■ What the task asks ■
The answer should be an exact copy of the lines from the line with "(812, 485) = (191, 314): purple" through the last line of the entries, and no other lines.

■ Supplied records ■
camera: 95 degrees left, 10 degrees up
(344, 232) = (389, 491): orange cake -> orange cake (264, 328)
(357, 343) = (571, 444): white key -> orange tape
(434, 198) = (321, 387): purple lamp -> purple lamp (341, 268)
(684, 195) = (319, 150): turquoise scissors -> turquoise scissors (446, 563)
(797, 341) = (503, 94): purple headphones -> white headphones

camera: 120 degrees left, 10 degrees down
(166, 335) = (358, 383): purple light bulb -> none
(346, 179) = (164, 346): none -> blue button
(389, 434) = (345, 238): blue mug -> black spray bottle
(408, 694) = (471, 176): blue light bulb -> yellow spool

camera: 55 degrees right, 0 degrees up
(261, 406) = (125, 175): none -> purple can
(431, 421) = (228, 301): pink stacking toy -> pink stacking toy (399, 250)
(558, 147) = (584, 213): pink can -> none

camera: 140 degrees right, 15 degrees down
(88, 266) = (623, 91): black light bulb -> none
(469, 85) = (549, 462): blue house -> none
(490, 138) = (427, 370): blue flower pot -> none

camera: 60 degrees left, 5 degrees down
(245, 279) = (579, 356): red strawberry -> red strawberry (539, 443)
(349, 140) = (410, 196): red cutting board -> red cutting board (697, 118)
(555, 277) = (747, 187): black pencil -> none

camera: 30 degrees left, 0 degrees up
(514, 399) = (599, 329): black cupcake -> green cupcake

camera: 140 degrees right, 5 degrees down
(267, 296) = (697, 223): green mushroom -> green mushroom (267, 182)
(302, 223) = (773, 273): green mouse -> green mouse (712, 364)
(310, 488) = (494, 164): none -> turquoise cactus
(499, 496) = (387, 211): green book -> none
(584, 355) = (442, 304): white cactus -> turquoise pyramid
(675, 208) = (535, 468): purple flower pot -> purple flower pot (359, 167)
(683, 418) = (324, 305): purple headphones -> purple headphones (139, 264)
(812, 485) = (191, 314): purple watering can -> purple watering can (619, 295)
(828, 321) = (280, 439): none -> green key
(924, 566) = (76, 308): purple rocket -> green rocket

■ Written response ■
(812, 485) = (191, 314): purple watering can -> purple watering can (619, 295)
(828, 321) = (280, 439): none -> green key
(924, 566) = (76, 308): purple rocket -> green rocket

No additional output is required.